Recorded information:
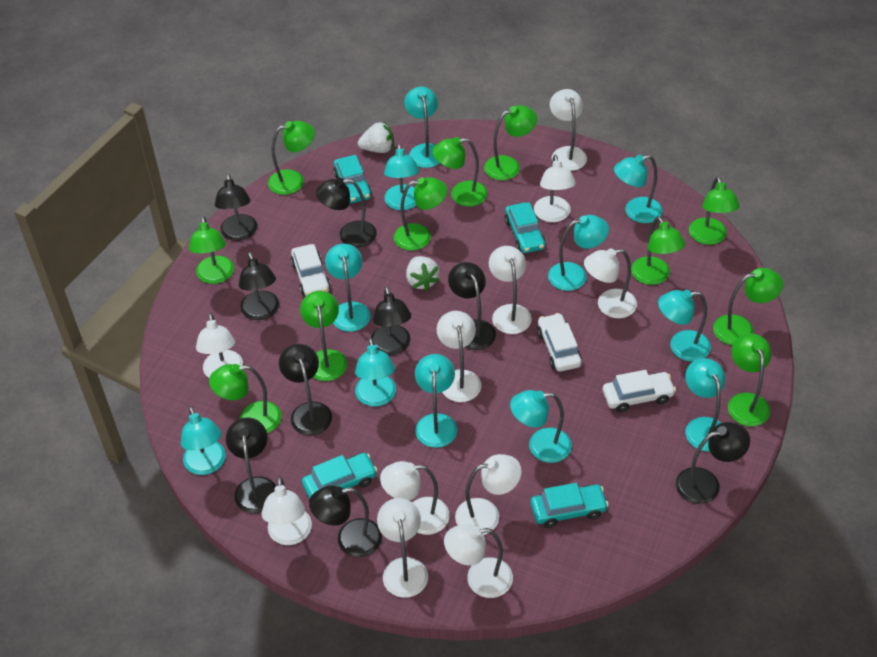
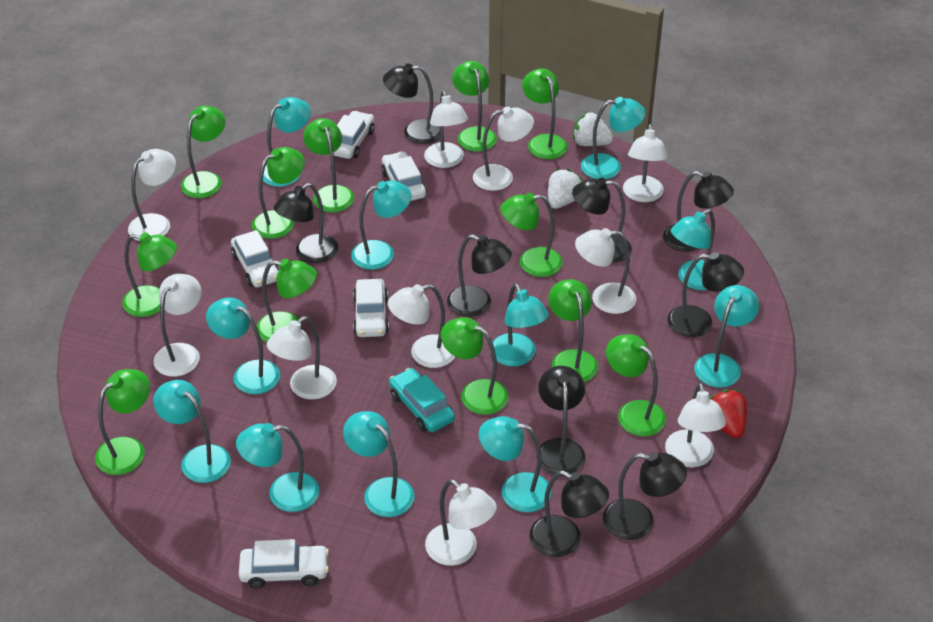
green lamp: 11 -> 12
red strawberry: 0 -> 1
turquoise car: 4 -> 1
white car: 3 -> 5
white lamp: 11 -> 10

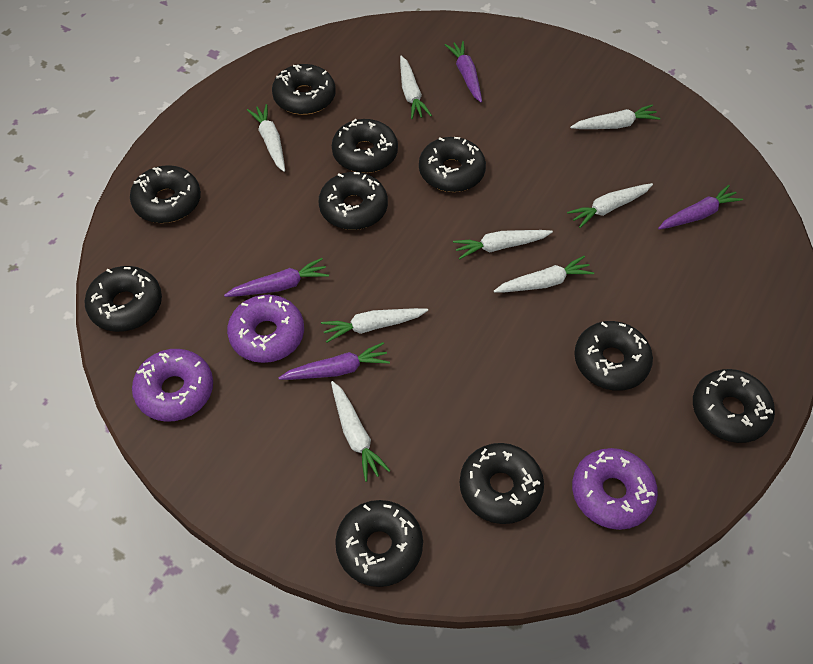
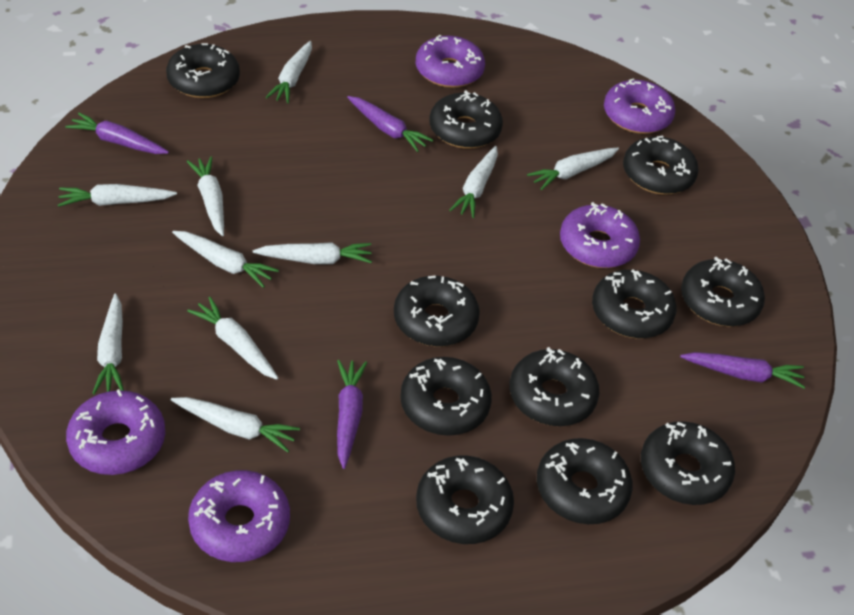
black donut: 10 -> 11
purple donut: 3 -> 5
white carrot: 8 -> 10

Problem to work on:
If a line in the records above includes the string "white", copy it.

Answer section:
white car: 3 -> 5
white lamp: 11 -> 10
white carrot: 8 -> 10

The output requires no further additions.